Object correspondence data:

------------------------------------------------------------------------

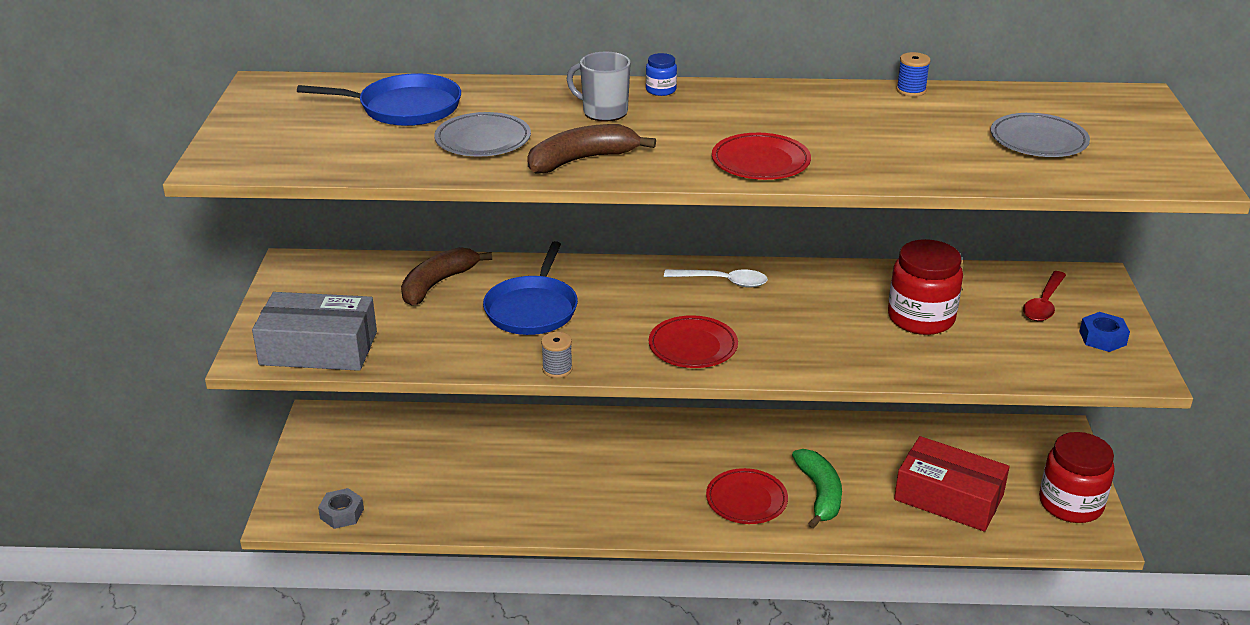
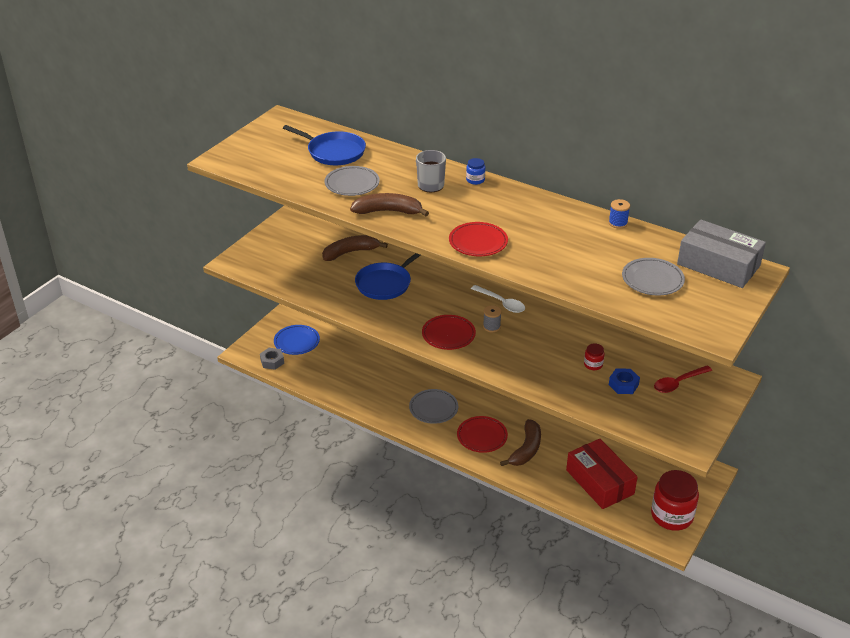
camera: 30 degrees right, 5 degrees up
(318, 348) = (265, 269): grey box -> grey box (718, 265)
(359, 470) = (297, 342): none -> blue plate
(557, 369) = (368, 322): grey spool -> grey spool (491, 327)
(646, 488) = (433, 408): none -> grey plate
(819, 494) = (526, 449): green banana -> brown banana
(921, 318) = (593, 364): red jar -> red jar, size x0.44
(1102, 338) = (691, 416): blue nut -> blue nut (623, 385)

------------------------------------------------------------------------

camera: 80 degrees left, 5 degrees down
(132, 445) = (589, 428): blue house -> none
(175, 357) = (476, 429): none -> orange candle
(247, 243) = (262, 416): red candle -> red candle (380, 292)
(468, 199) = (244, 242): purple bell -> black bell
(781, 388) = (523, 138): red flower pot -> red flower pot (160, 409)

------------------------------------------------------------------------

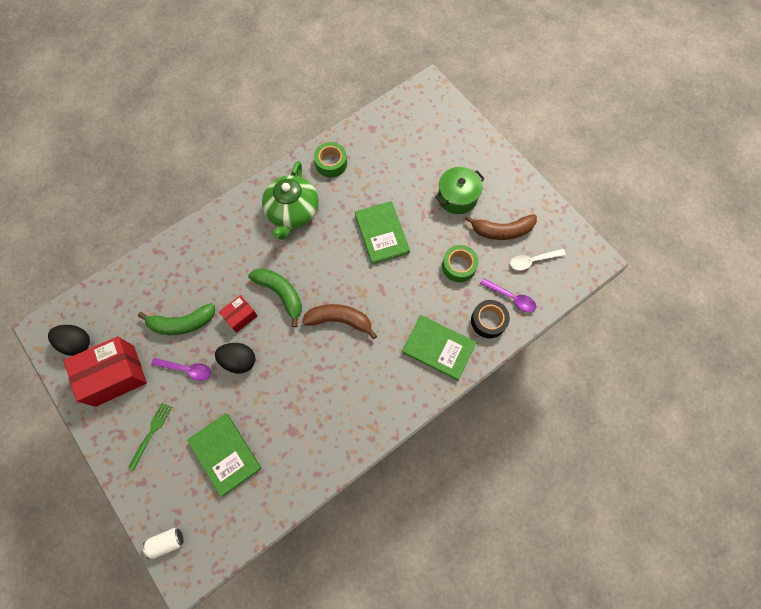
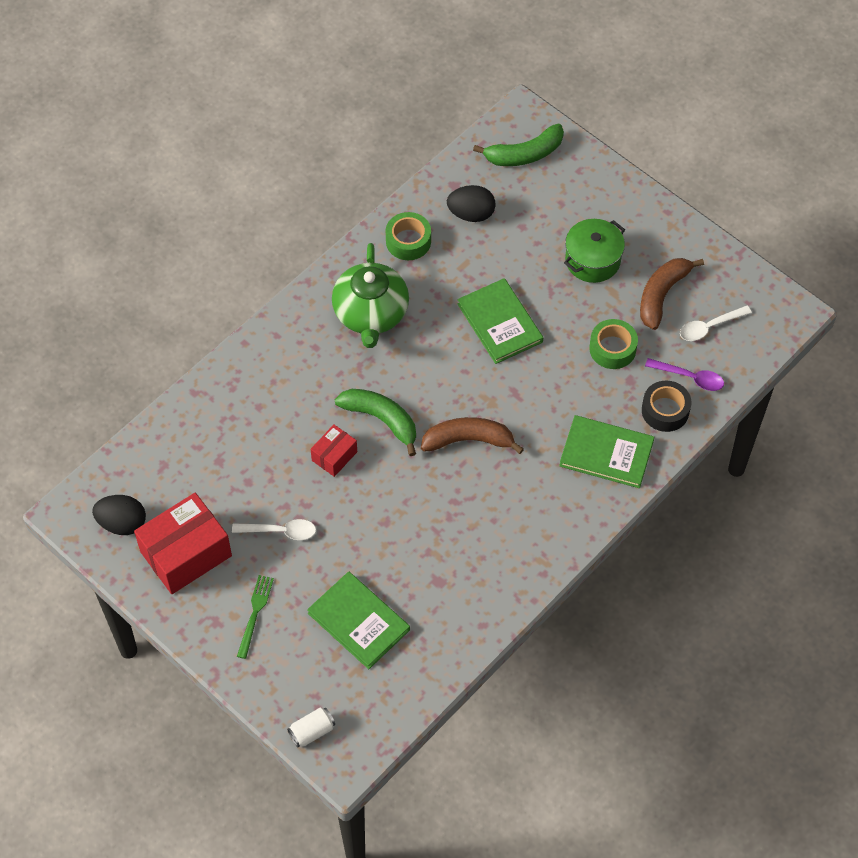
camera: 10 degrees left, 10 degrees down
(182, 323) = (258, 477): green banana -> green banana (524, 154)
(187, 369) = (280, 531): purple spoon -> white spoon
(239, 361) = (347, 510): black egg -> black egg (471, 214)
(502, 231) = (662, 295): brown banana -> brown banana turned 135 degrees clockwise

------------------------------------------------------------------------

→ **Task goal**
Retype exactly the lines above, from the one with "(182, 323) = (258, 477): green" through the one with "(502, 231) = (662, 295): brown", inclusive.

→ **Exercise result**
(182, 323) = (258, 477): green banana -> green banana (524, 154)
(187, 369) = (280, 531): purple spoon -> white spoon
(239, 361) = (347, 510): black egg -> black egg (471, 214)
(502, 231) = (662, 295): brown banana -> brown banana turned 135 degrees clockwise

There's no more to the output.